** Exercise goal **
Word for word, please restate each record and pass over the pictures.

━━━

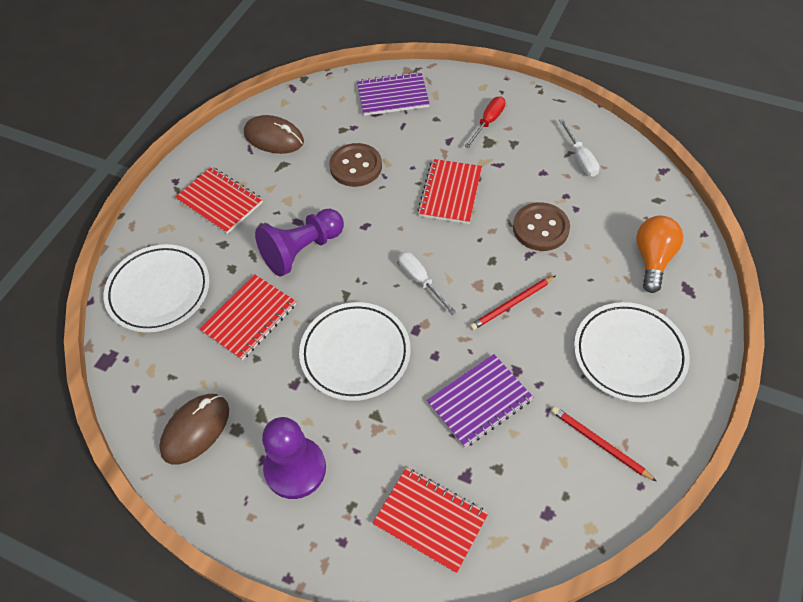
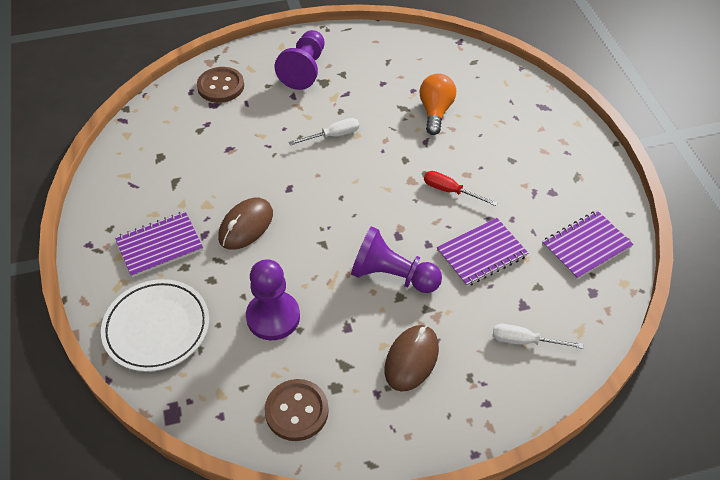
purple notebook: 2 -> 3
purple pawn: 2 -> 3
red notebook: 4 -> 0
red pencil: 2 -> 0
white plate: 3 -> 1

━━━

** Result of this task **
purple notebook: 2 -> 3
purple pawn: 2 -> 3
red notebook: 4 -> 0
red pencil: 2 -> 0
white plate: 3 -> 1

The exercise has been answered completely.